- **PROBLEM TO WORK ON**
Leaving out all images, write out the records that follow exactly.

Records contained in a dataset
BEGIN

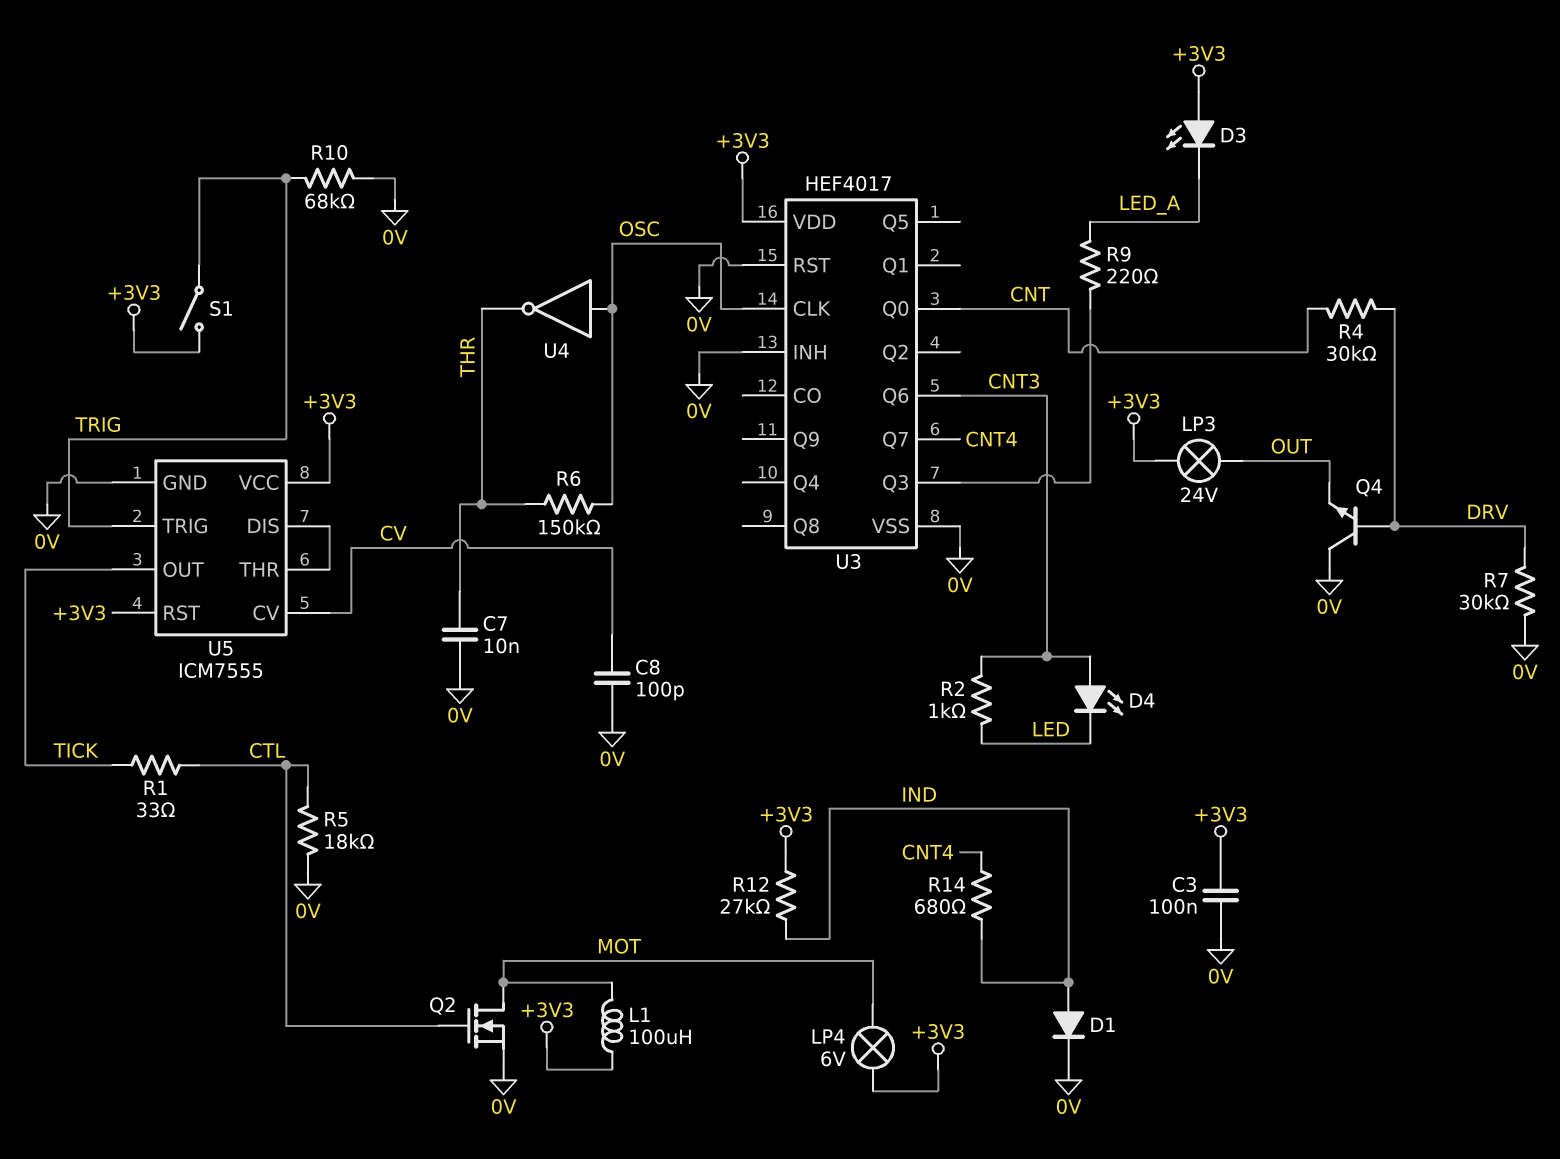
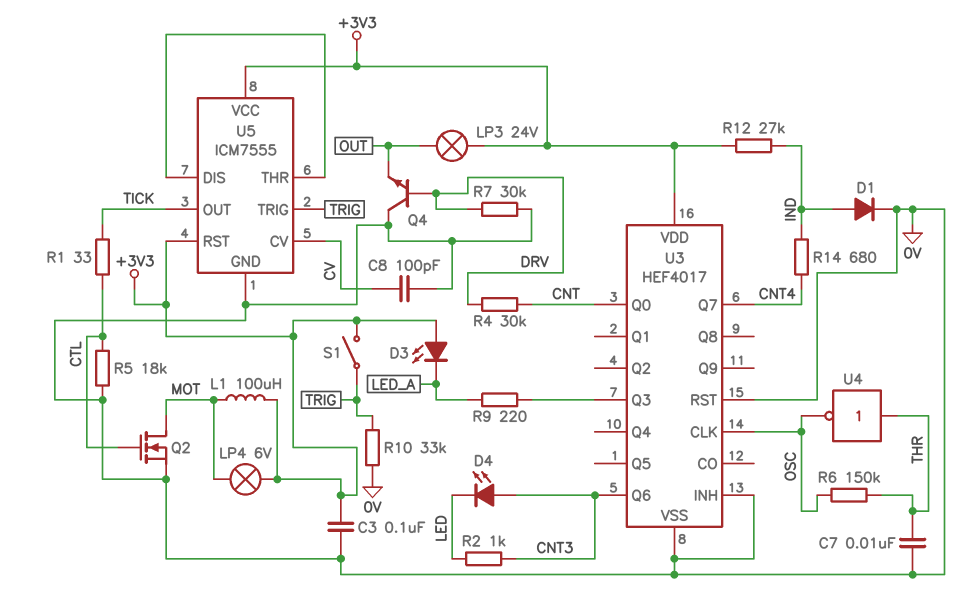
R10: 68k (0V, TRIG) -> 33k (0V, TRIG)
U4: NOT (in OSC, out THR) -> NOT (in THR, out OSC)

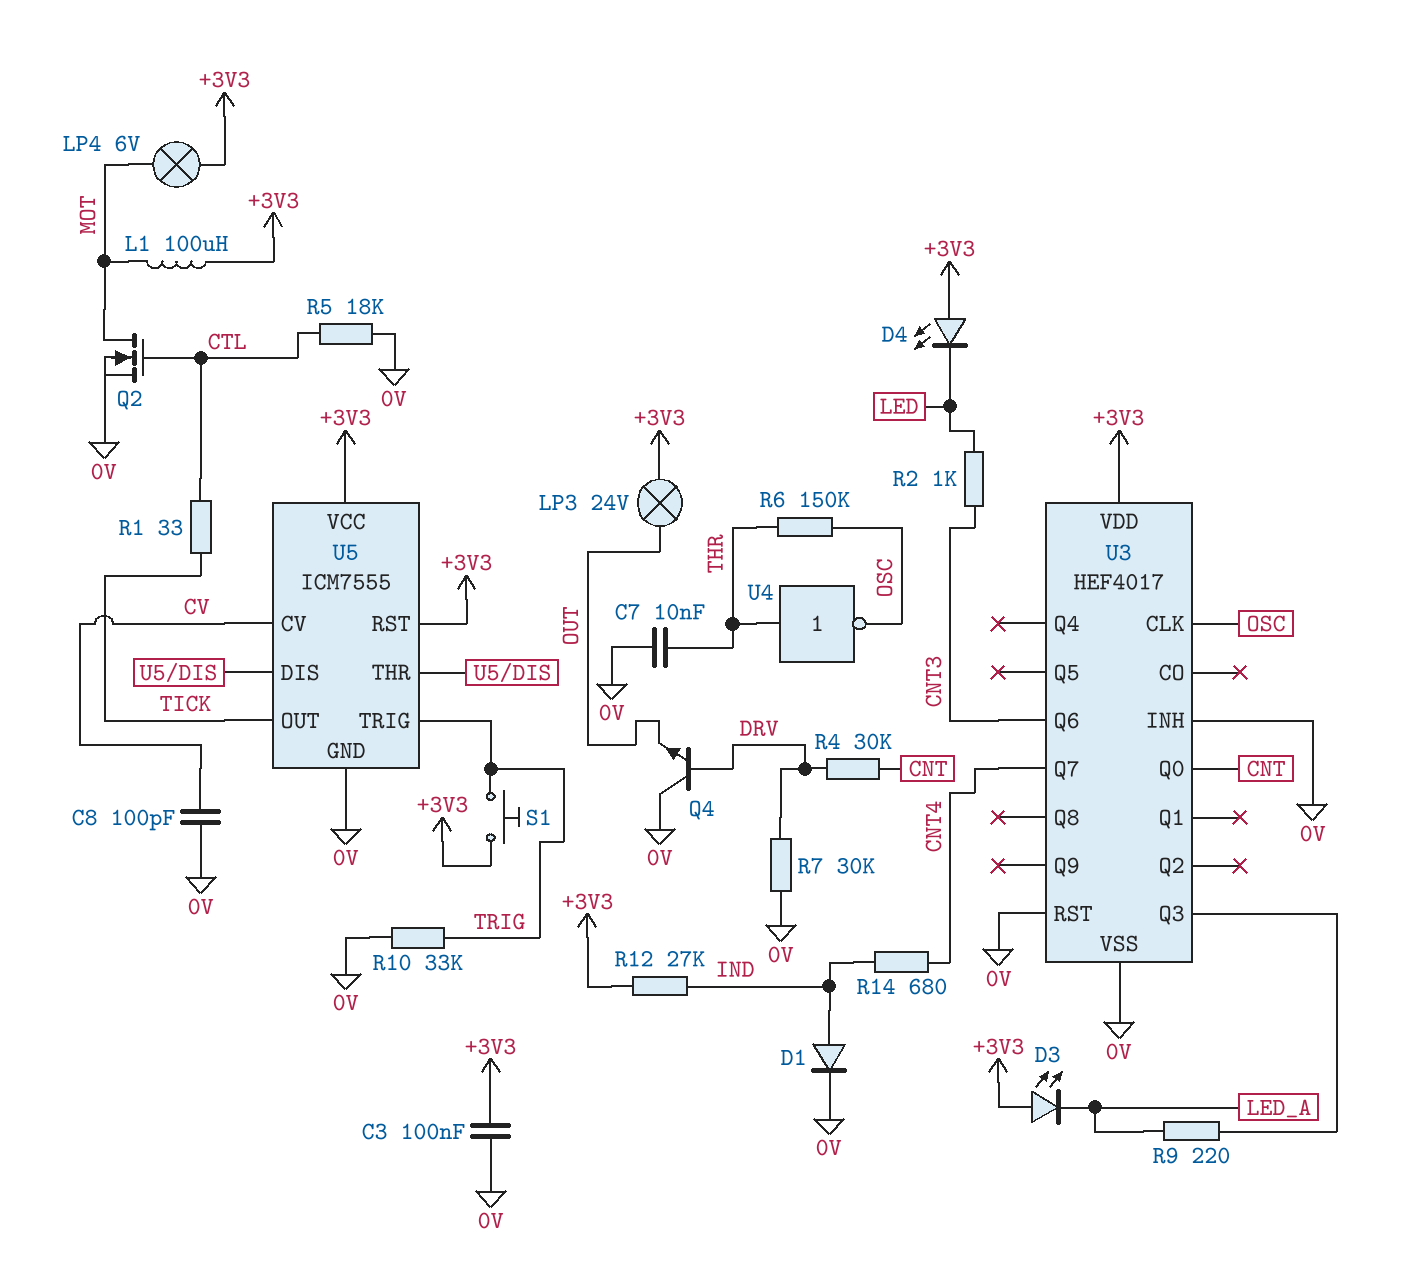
D4: LED (A CNT3, K LED) -> LED (A +3V3, K LED)
S1: switch (+3V3, TRIG) -> button (+3V3, TRIG)

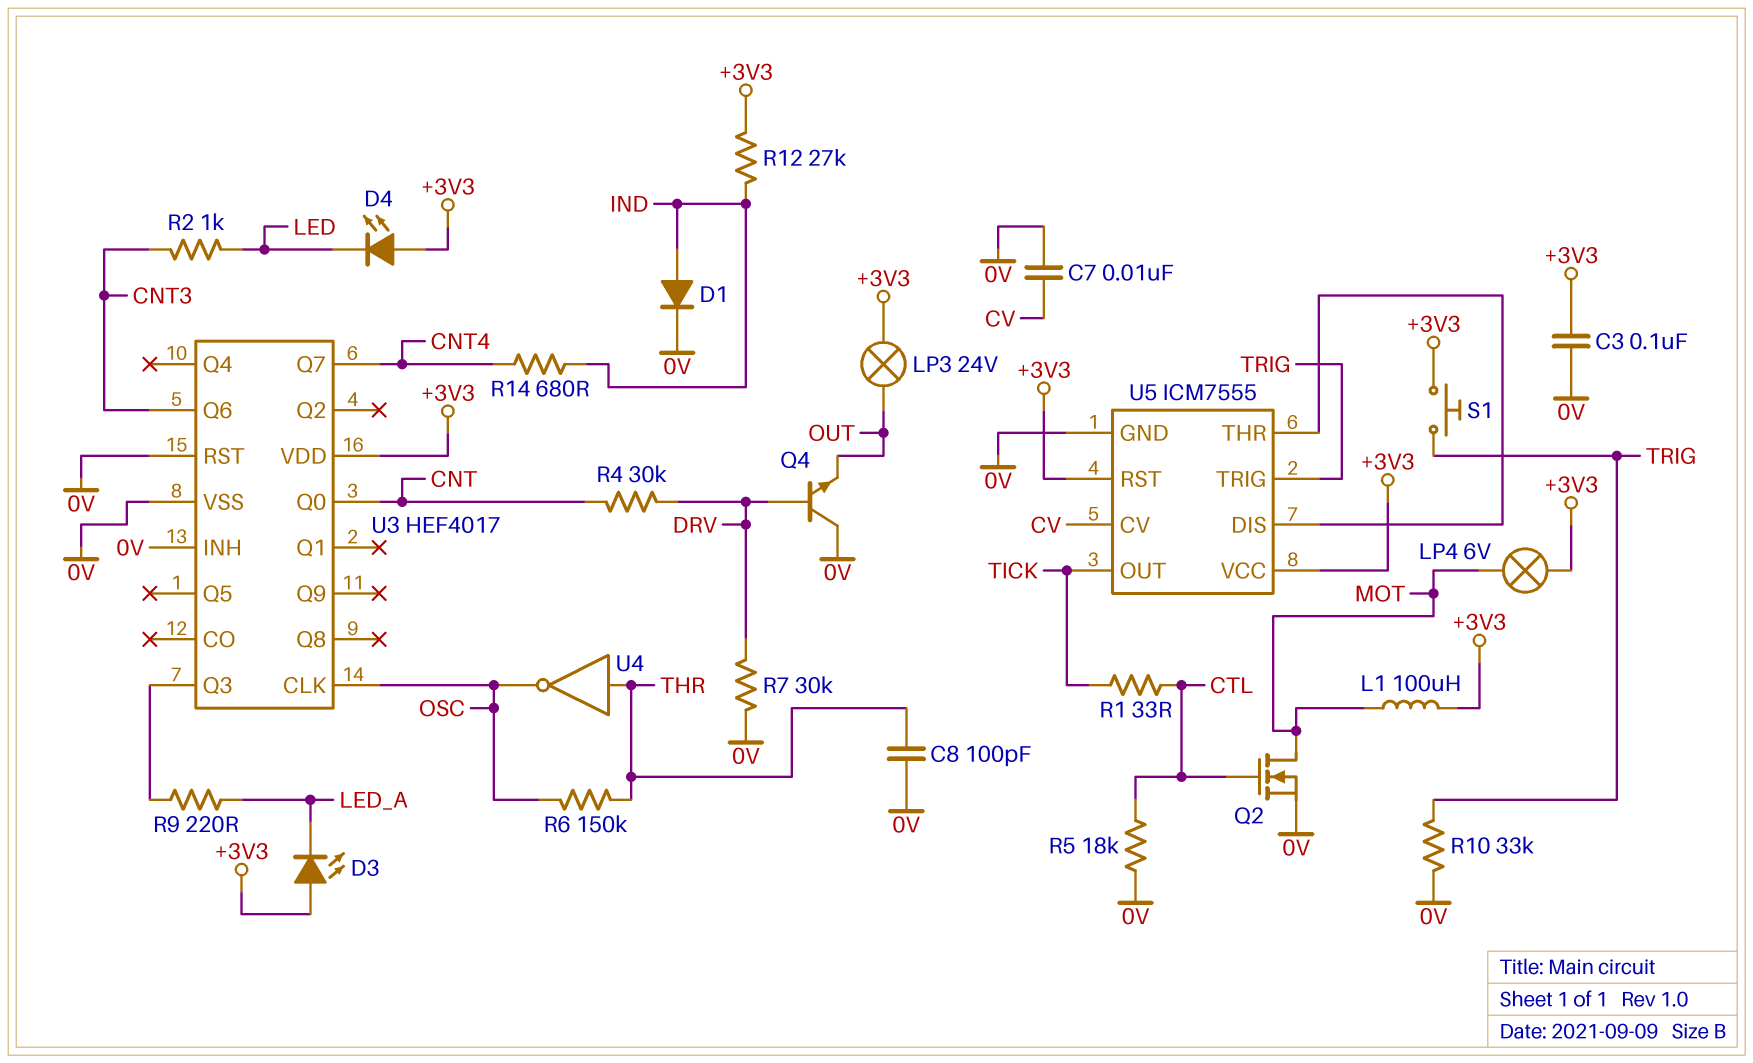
C7: 10nF (0V, THR) -> 10nF (0V, CV)
C8: 100pF (0V, CV) -> 100pF (0V, THR)

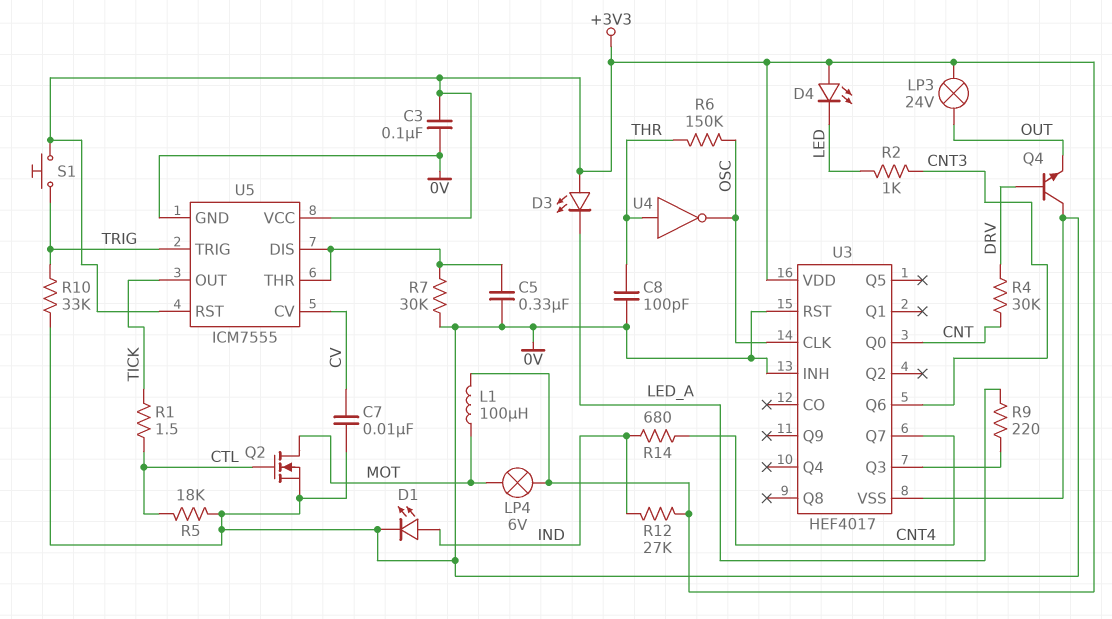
C5: none -> 330nF (0V, U5/DIS)
D1: diode (A IND, K 0V) -> LED (A IND, K 0V)
R1: 33 (CTL, TICK) -> 1.5 (CTL, TICK)
R7: 30k (0V, DRV) -> 30k (0V, U5/DIS)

END

- **ANSWER TO THIS EXERCISE**
R10: 68k (0V, TRIG) -> 33k (0V, TRIG)
U4: NOT (in OSC, out THR) -> NOT (in THR, out OSC)

D4: LED (A CNT3, K LED) -> LED (A +3V3, K LED)
S1: switch (+3V3, TRIG) -> button (+3V3, TRIG)

C7: 10nF (0V, THR) -> 10nF (0V, CV)
C8: 100pF (0V, CV) -> 100pF (0V, THR)

C5: none -> 330nF (0V, U5/DIS)
D1: diode (A IND, K 0V) -> LED (A IND, K 0V)
R1: 33 (CTL, TICK) -> 1.5 (CTL, TICK)
R7: 30k (0V, DRV) -> 30k (0V, U5/DIS)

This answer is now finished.